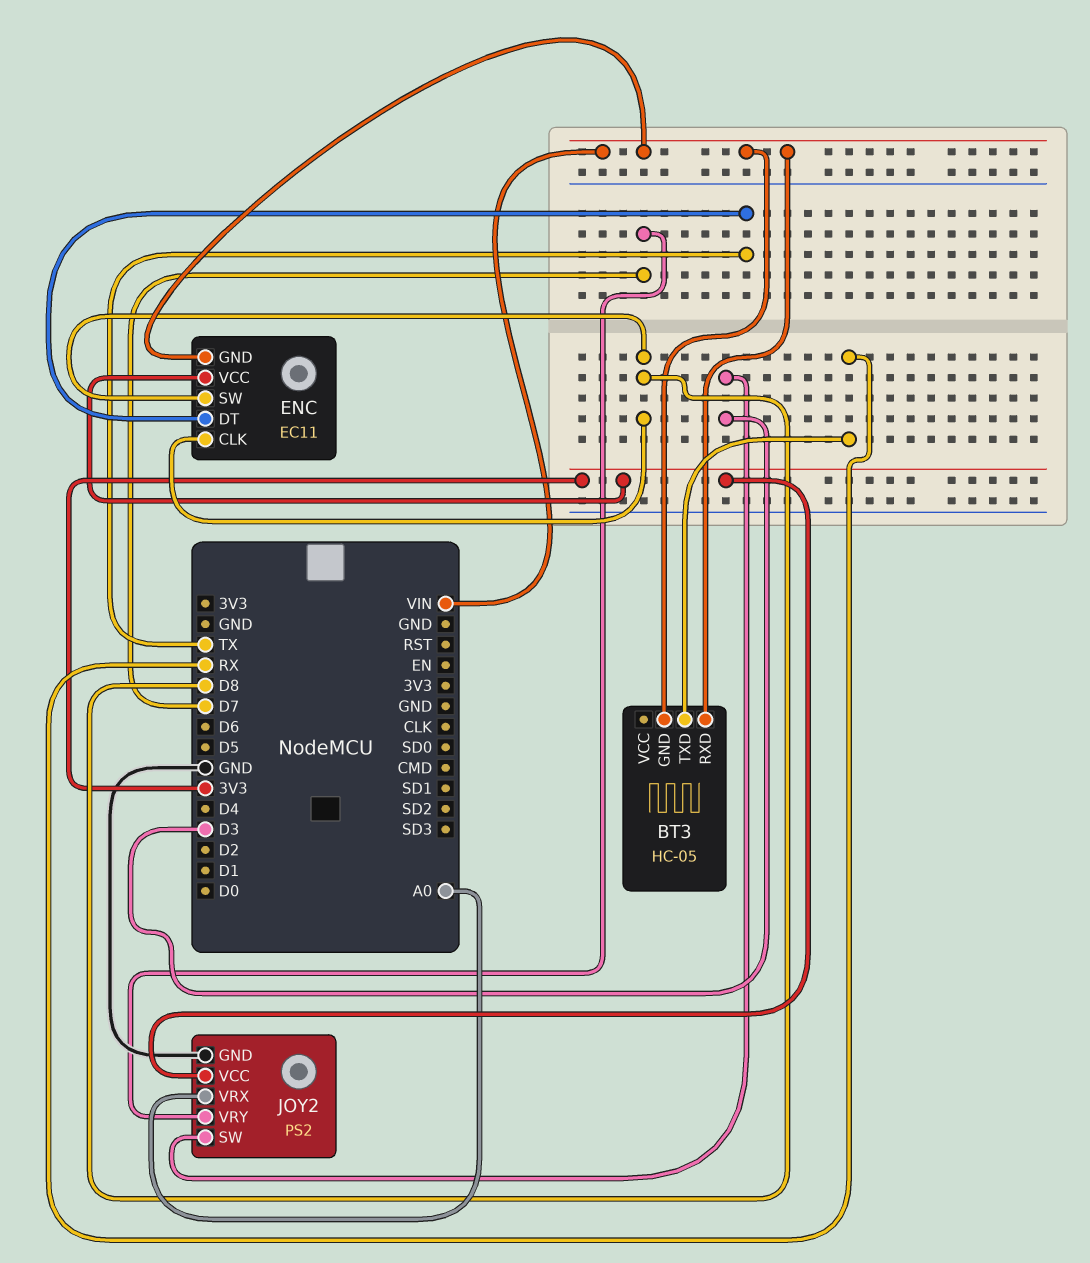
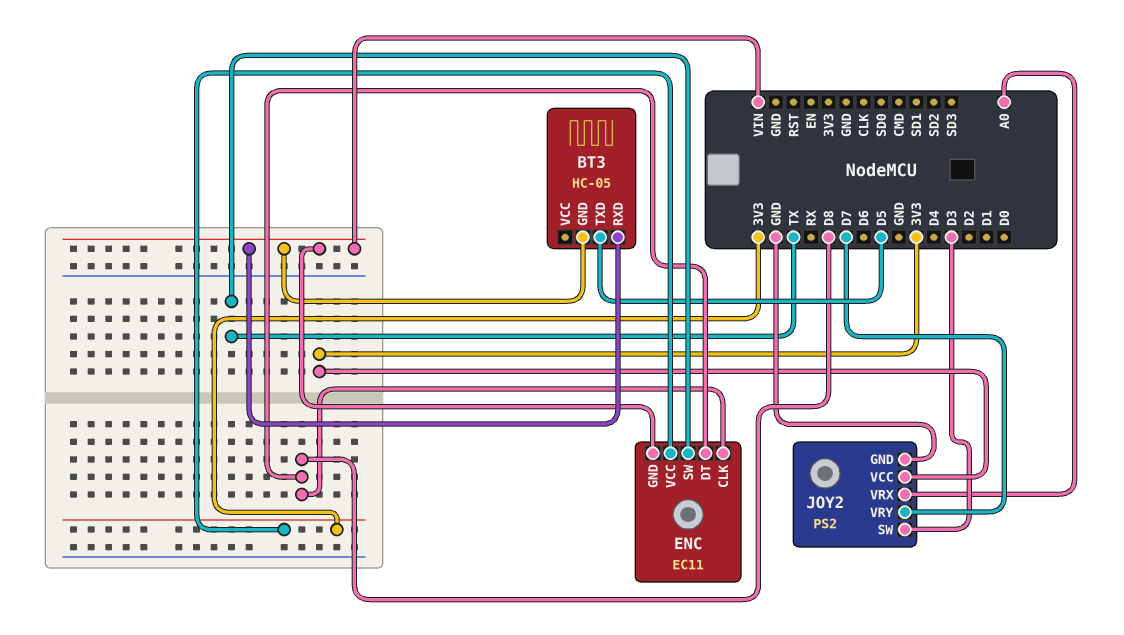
BT3 pin TXD: RX -> D5
ENC pin DT: TX -> D8
ENC pin SW: D8 -> TX

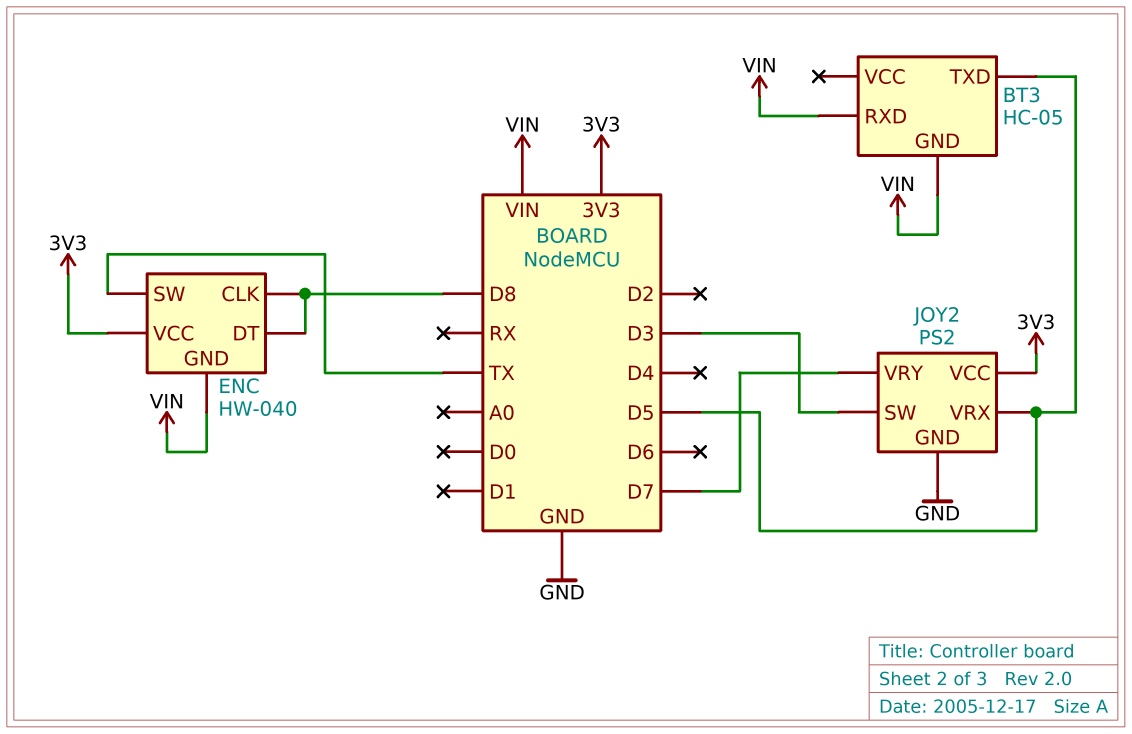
ENC: EC11 -> HW-040
JOY2 pin VRX: A0 -> D5

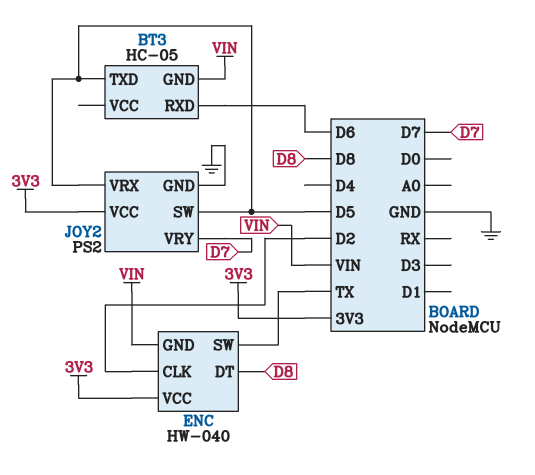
BT3 pin RXD: VIN -> D6
ENC pin CLK: D8 -> D2
JOY2 pin SW: D3 -> D5

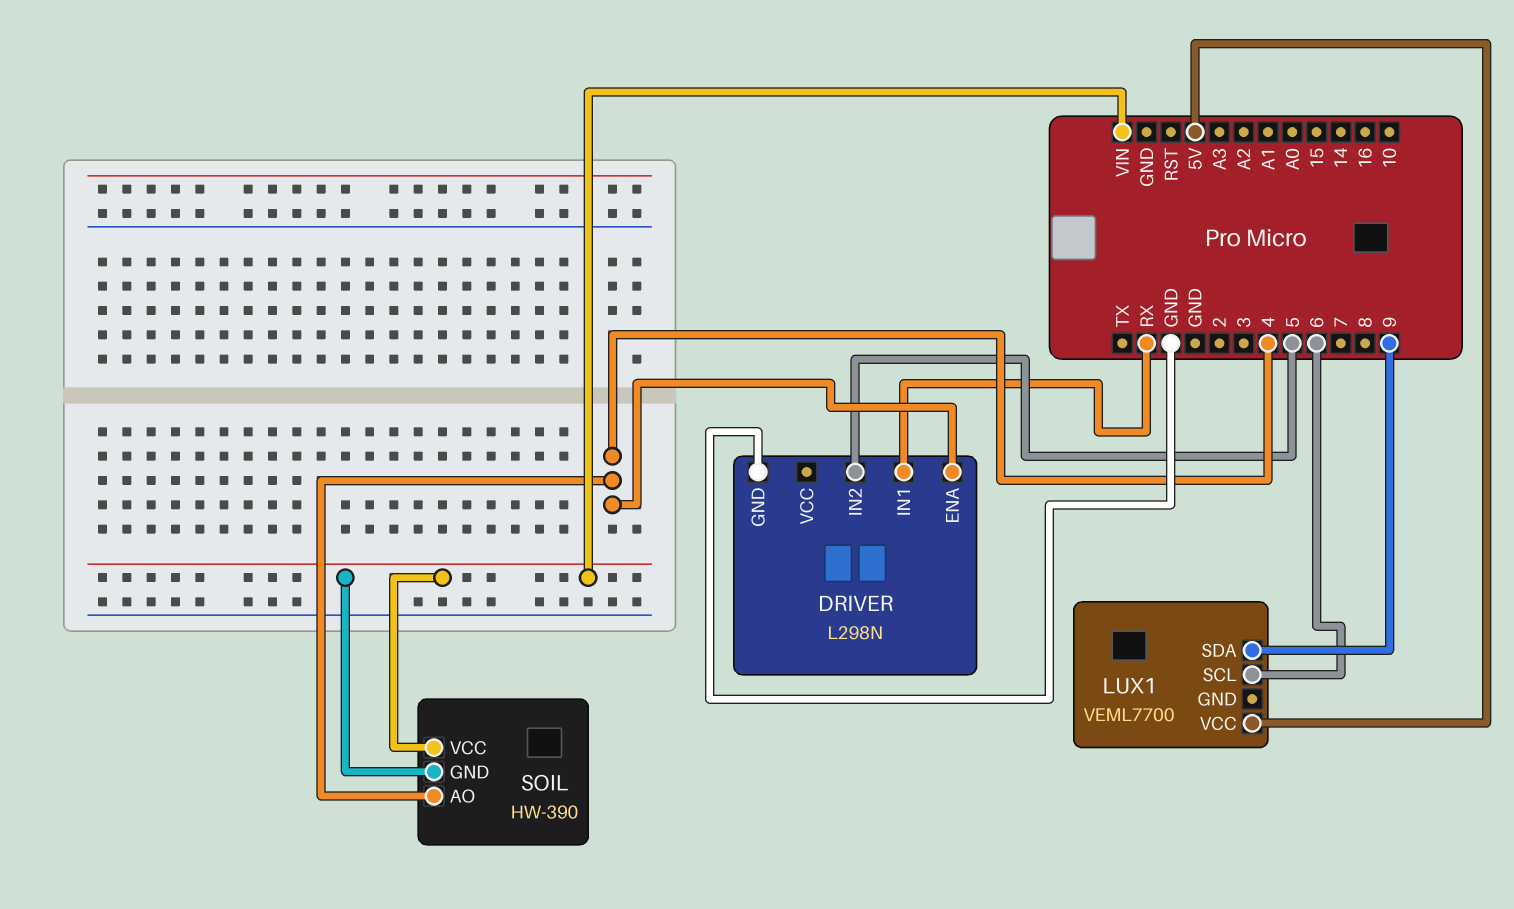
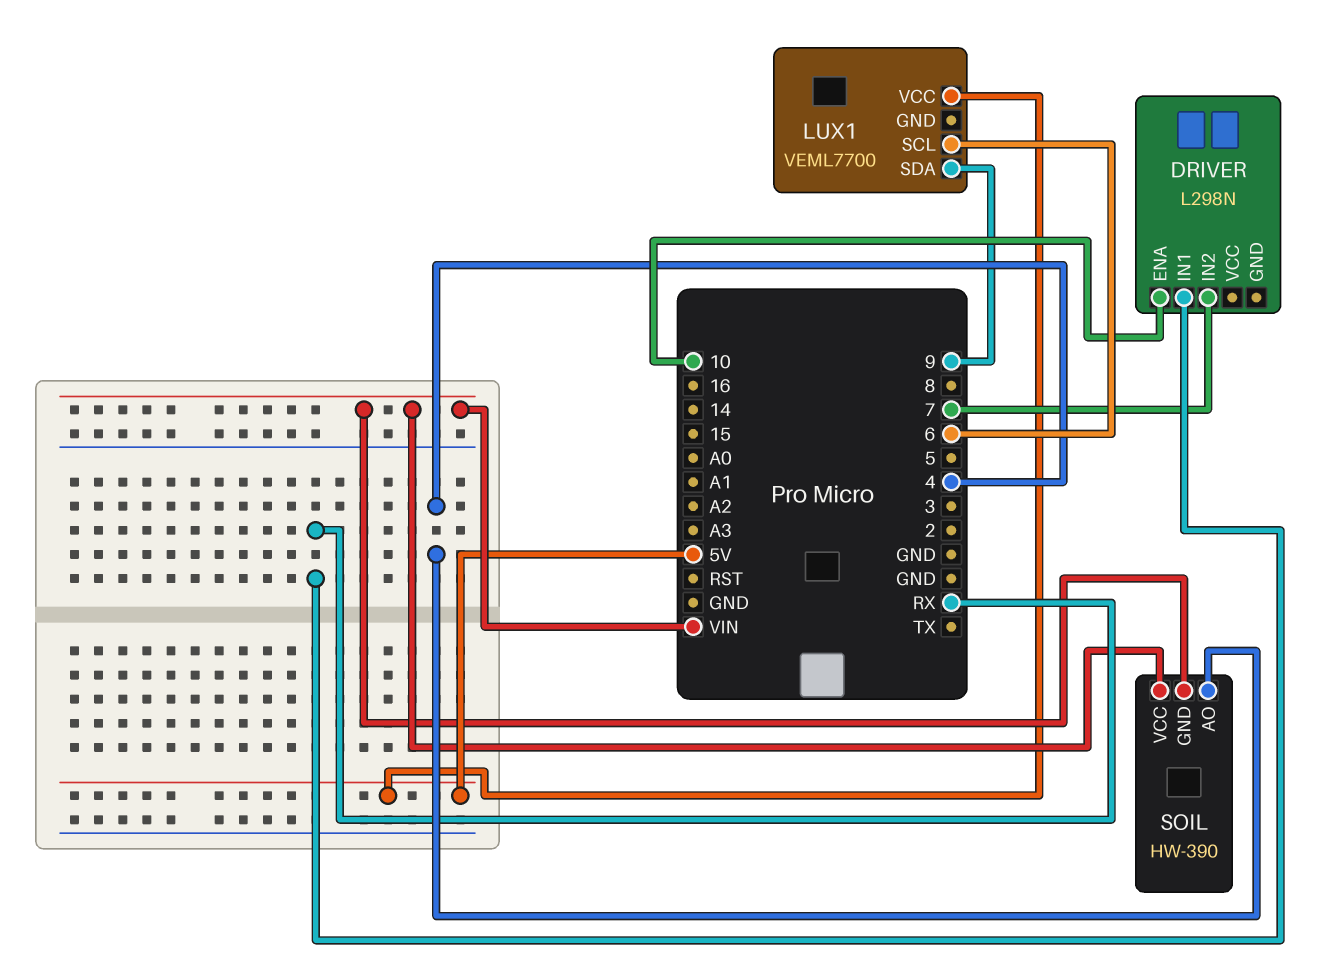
DRIVER pin ENA: 4 -> 10
DRIVER pin GND: GND -> none
DRIVER pin IN2: 5 -> 7

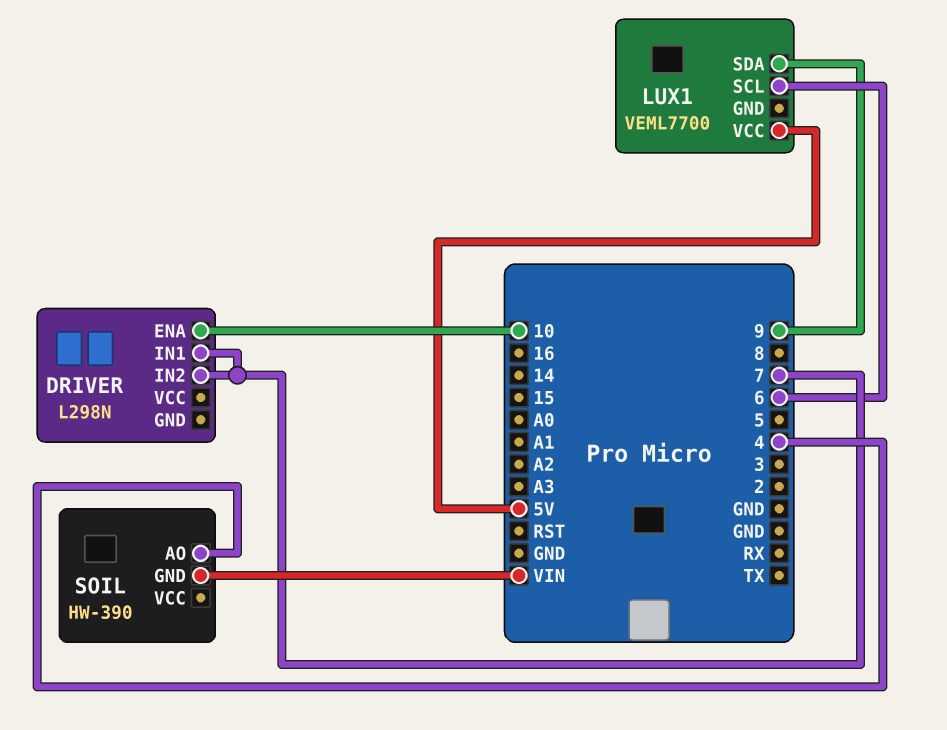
DRIVER pin IN1: RX -> 7
SOIL pin VCC: VIN -> none

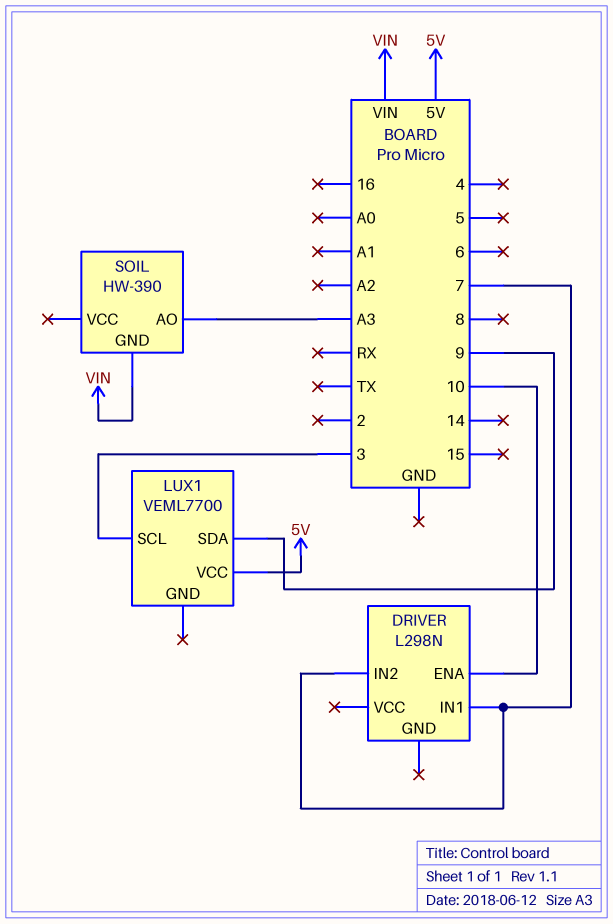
LUX1 pin SCL: 6 -> 3
SOIL pin AO: 4 -> A3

################

» **WORK ORDER**: Leaving out every picture, copy exactly the lines from the one that contains "ENC pin SW: D8 -> TX" through the end of the entries above.

» **ANSWER SPACE**:
ENC pin SW: D8 -> TX

ENC: EC11 -> HW-040
JOY2 pin VRX: A0 -> D5

BT3 pin RXD: VIN -> D6
ENC pin CLK: D8 -> D2
JOY2 pin SW: D3 -> D5

DRIVER pin ENA: 4 -> 10
DRIVER pin GND: GND -> none
DRIVER pin IN2: 5 -> 7

DRIVER pin IN1: RX -> 7
SOIL pin VCC: VIN -> none

LUX1 pin SCL: 6 -> 3
SOIL pin AO: 4 -> A3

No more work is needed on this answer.